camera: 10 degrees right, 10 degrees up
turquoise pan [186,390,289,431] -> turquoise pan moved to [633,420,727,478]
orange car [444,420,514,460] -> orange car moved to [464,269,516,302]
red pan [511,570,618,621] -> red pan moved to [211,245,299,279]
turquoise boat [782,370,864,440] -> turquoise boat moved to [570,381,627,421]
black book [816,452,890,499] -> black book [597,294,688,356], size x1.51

---

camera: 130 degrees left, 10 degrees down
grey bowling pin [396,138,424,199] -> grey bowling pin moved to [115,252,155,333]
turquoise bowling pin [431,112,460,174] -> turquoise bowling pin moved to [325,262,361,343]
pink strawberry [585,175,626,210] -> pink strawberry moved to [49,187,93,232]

WHAT THE EXERCISE ASKS. The line above containing "orange car [444,420,514,460]", the line containing "black book [816,452,890,499]", and every line between them are to be transcribed exactly; no other line is wanted.

SOLUTION FOR THIS PROBLEM.
orange car [444,420,514,460] -> orange car moved to [464,269,516,302]
red pan [511,570,618,621] -> red pan moved to [211,245,299,279]
turquoise boat [782,370,864,440] -> turquoise boat moved to [570,381,627,421]
black book [816,452,890,499] -> black book [597,294,688,356], size x1.51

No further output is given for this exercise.